Exercise requirements →
In the material below, find every line containing the string "brown" and return it.

[Data extract — start]

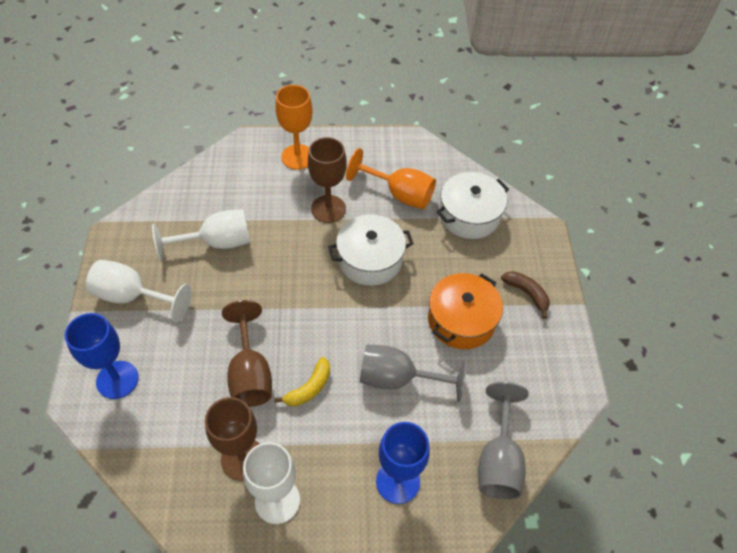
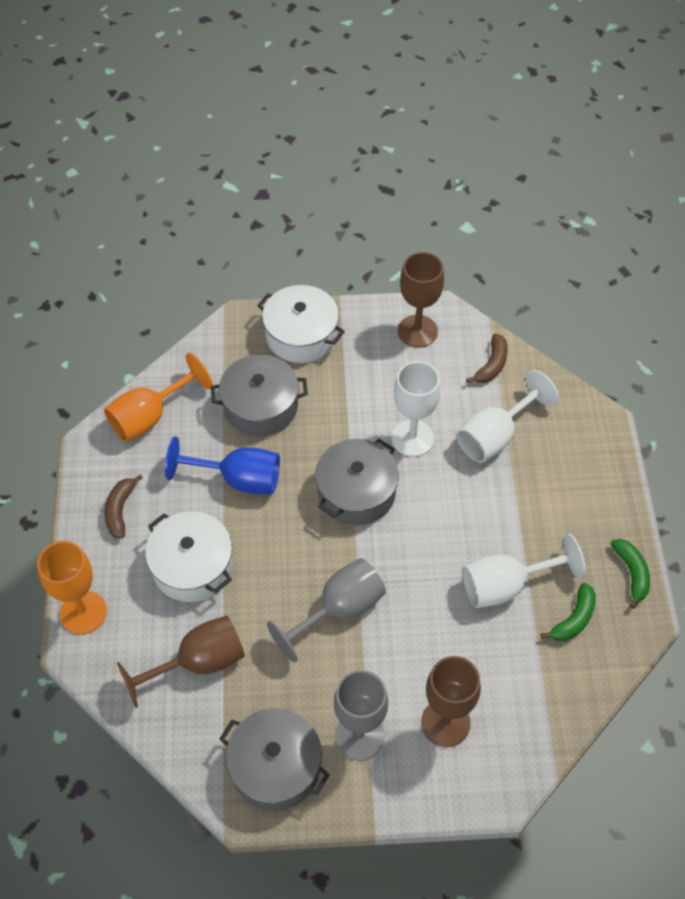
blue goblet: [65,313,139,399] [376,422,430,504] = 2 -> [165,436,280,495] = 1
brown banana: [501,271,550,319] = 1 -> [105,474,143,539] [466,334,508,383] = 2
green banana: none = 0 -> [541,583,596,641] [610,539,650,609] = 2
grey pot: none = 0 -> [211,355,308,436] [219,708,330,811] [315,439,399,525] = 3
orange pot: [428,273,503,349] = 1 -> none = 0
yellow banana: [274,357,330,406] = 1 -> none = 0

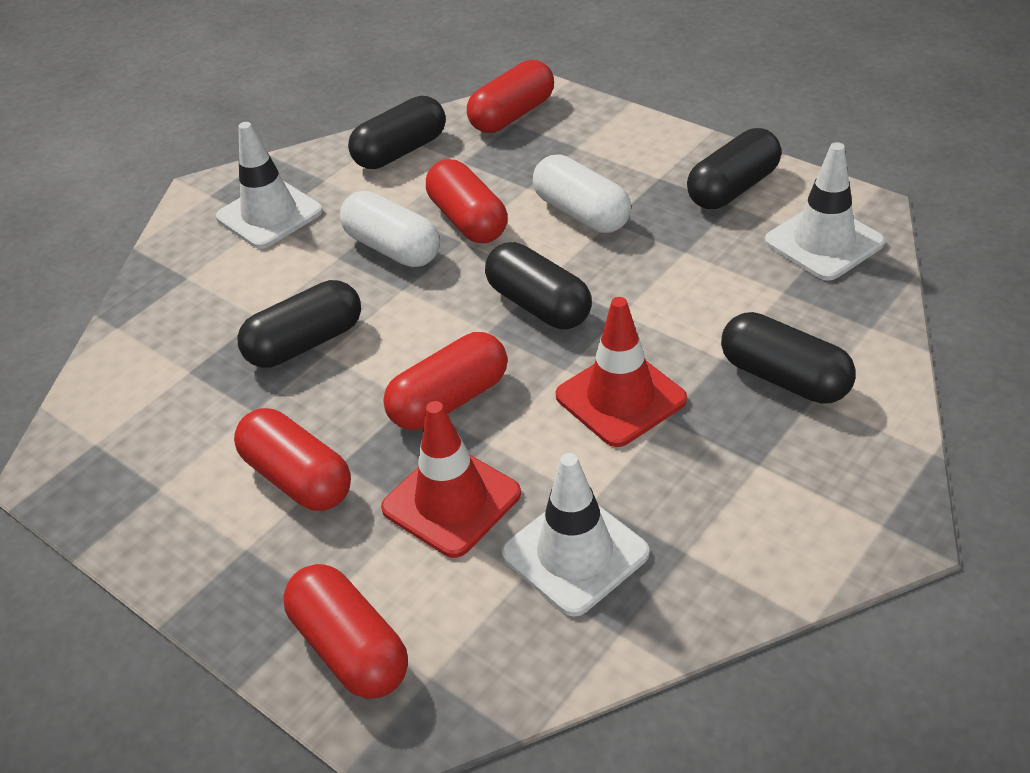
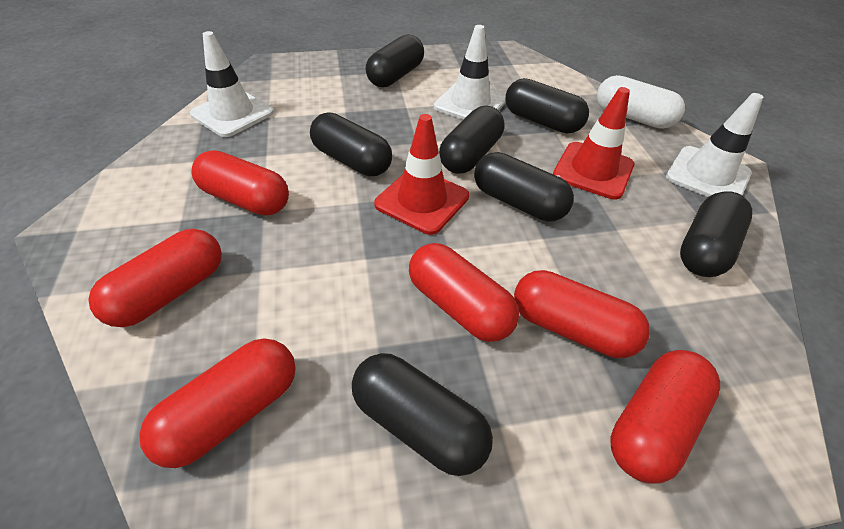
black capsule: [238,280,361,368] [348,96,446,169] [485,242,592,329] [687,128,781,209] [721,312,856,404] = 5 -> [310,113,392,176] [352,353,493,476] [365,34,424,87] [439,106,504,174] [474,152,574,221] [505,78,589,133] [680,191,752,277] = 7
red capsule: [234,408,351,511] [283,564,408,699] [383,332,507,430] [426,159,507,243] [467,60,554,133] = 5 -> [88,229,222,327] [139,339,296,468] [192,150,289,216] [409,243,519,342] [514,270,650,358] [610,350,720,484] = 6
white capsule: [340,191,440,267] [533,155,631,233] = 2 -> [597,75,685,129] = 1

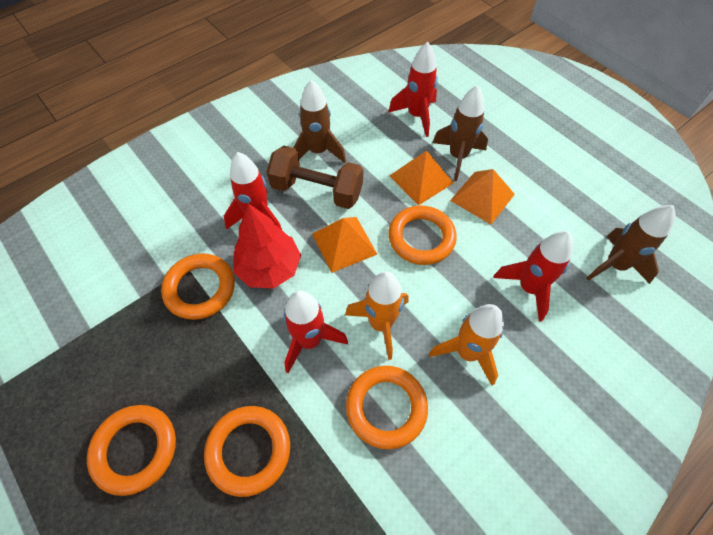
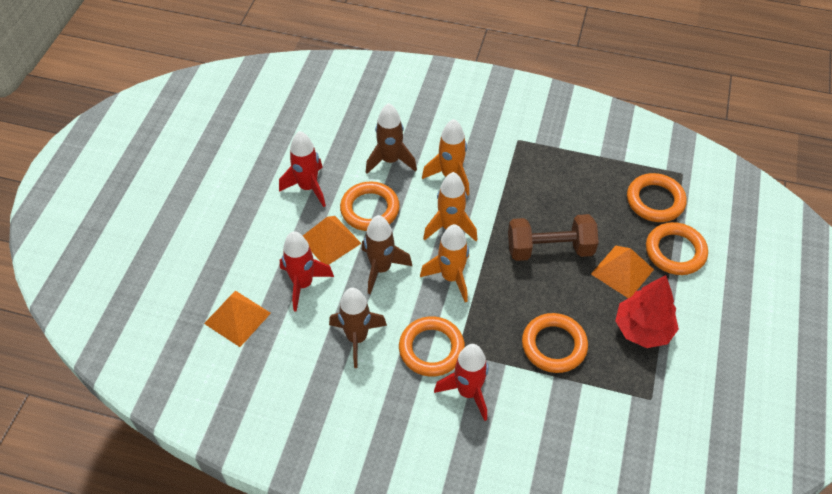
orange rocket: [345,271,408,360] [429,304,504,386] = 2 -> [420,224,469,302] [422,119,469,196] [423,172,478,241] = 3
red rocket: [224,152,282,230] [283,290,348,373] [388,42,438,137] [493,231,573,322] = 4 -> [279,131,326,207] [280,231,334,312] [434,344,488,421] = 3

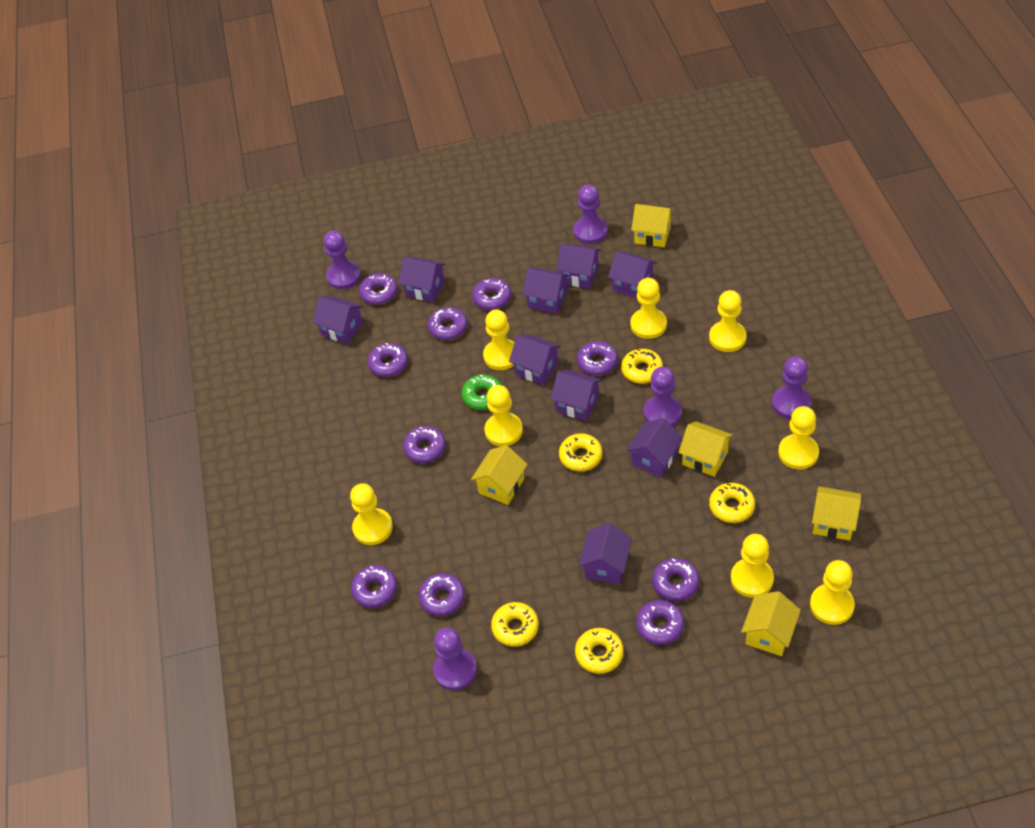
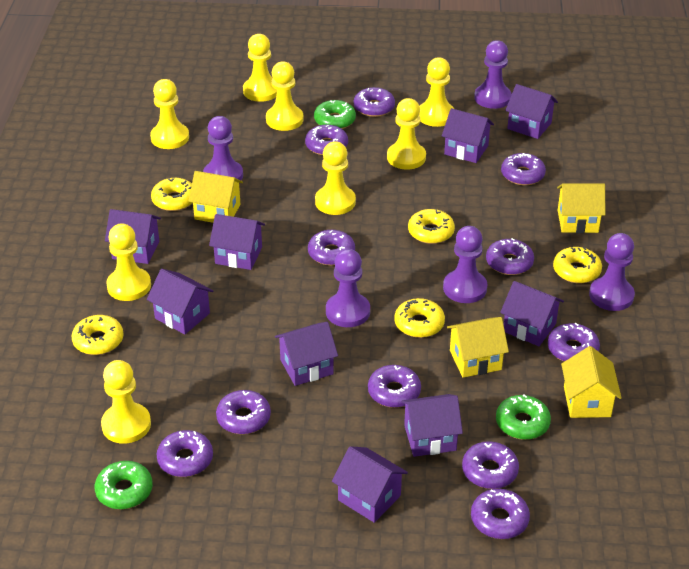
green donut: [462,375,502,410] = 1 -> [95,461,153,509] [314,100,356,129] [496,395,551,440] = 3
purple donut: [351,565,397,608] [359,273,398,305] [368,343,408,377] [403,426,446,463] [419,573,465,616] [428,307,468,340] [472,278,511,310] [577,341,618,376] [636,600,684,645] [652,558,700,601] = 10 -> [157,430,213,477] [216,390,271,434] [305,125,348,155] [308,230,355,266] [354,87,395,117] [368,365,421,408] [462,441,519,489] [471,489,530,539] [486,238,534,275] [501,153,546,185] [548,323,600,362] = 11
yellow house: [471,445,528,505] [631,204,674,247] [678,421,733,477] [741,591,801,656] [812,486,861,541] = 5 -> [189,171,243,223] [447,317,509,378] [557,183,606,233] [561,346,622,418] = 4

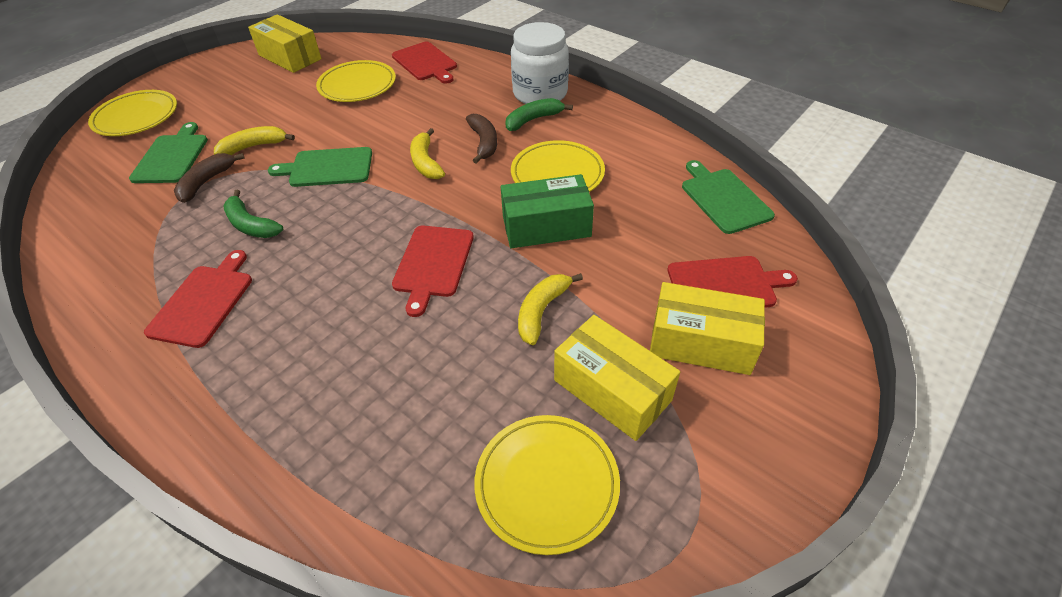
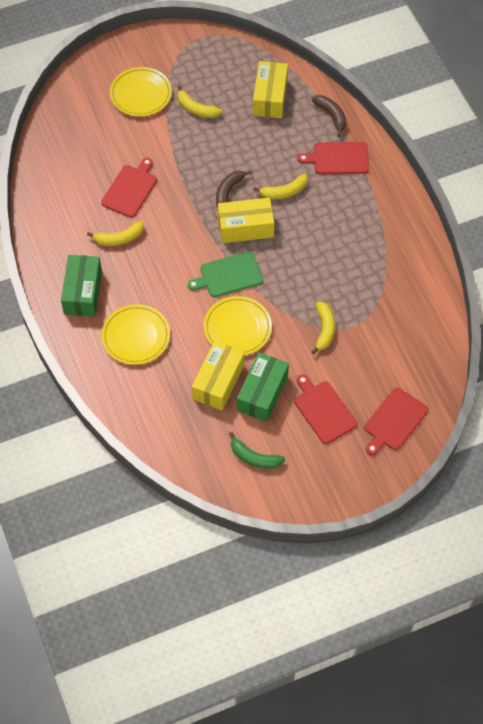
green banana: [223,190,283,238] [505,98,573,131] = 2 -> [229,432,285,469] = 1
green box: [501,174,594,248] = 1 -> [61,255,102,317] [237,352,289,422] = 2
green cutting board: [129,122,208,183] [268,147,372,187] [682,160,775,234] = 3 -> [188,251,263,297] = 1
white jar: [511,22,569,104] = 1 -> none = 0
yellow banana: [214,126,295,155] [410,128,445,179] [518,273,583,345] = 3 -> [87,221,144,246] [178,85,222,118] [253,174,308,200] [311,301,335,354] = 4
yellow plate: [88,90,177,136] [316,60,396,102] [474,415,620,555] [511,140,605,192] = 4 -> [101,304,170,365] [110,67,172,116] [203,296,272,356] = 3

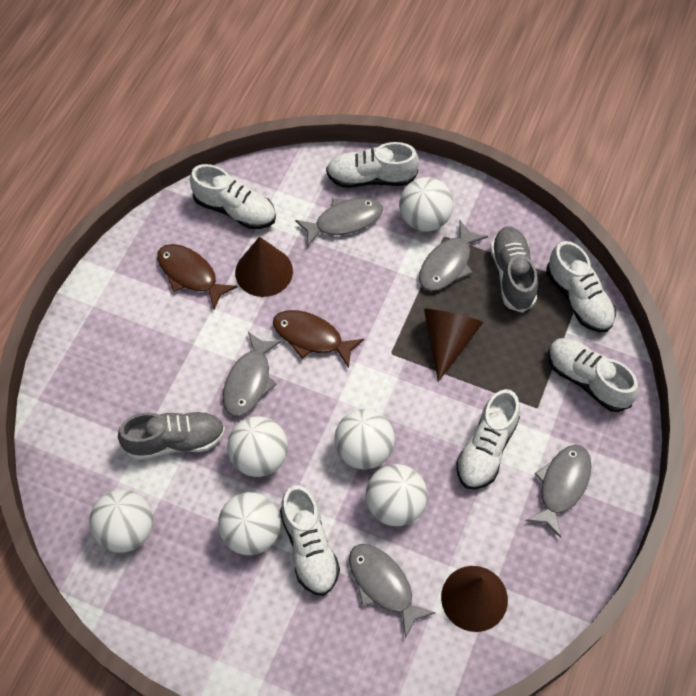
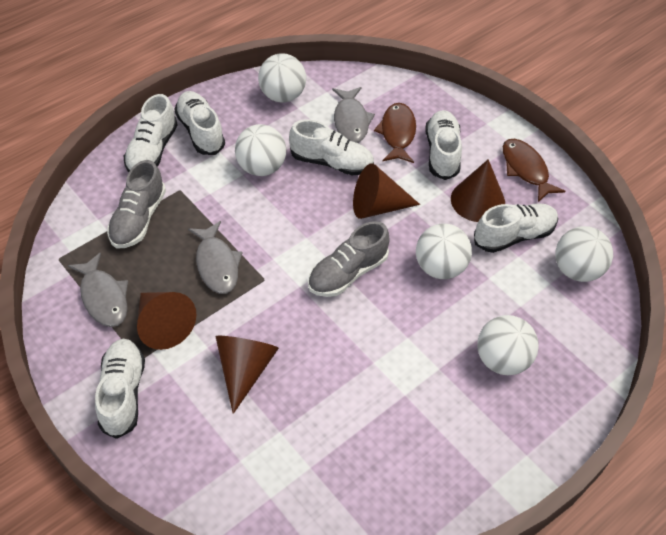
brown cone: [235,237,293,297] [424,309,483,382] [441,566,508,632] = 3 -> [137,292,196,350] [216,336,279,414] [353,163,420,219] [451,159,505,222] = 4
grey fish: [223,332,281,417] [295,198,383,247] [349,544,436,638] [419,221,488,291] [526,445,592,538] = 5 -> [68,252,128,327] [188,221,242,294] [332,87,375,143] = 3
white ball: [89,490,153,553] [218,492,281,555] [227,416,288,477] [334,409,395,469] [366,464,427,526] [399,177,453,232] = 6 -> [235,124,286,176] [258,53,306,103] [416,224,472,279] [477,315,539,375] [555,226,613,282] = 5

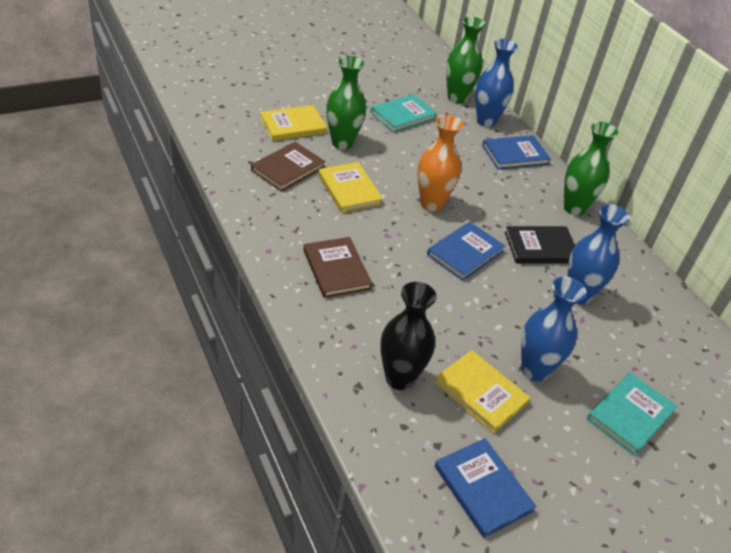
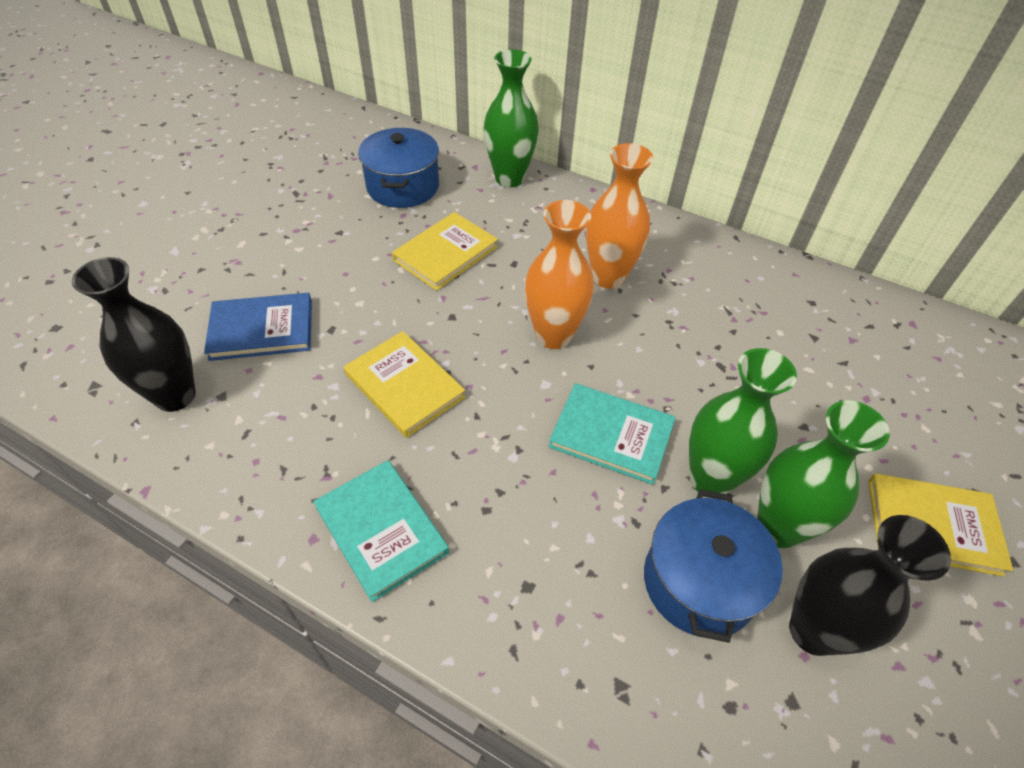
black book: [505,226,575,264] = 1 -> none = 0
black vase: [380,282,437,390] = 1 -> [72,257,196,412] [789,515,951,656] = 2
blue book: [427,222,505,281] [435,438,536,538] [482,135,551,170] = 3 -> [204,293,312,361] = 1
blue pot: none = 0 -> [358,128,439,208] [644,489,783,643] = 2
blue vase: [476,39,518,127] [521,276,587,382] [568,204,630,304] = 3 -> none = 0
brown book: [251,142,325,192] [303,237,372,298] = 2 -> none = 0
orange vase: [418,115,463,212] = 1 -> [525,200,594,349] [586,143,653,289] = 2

[Data extract — finish]

Solution to the problem →
brown banana: [501,271,550,319] = 1 -> [105,474,143,539] [466,334,508,383] = 2
brown cone: [235,237,293,297] [424,309,483,382] [441,566,508,632] = 3 -> [137,292,196,350] [216,336,279,414] [353,163,420,219] [451,159,505,222] = 4
brown book: [251,142,325,192] [303,237,372,298] = 2 -> none = 0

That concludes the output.